• _EXERCISE REQUIREMENTS_: Please report how many lines in the data underneath hold the word "moved", with no other text.

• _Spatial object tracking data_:
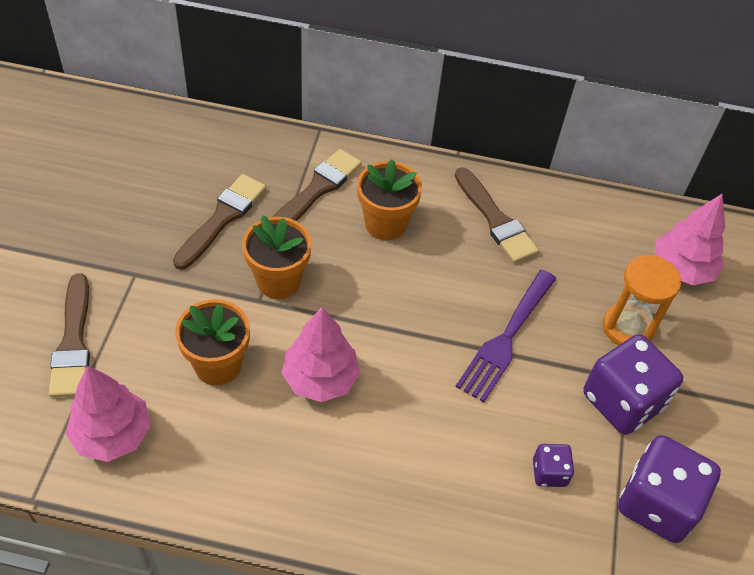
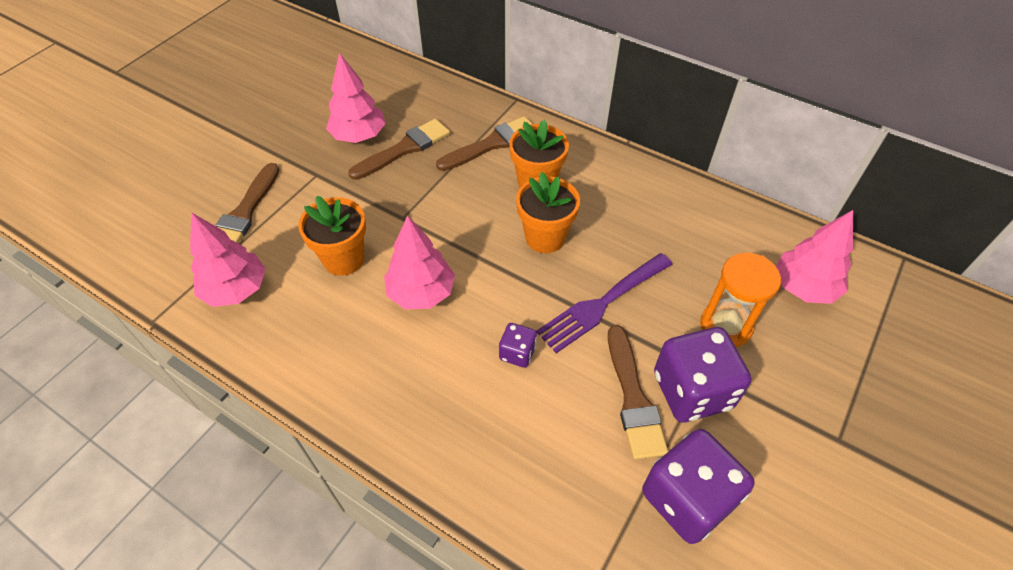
camera: 25 degrees right, 0 degrees up
orange flower pot [242,215,312,299] -> orange flower pot moved to [516,172,580,253]
brown brush [455,167,539,263] -> brown brush moved to [608,325,668,460]
purple dice [533,444,574,487] -> purple dice moved to [499,323,537,368]
none -> pink tree [326,53,386,143]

• _ANSWER BELOW_: 3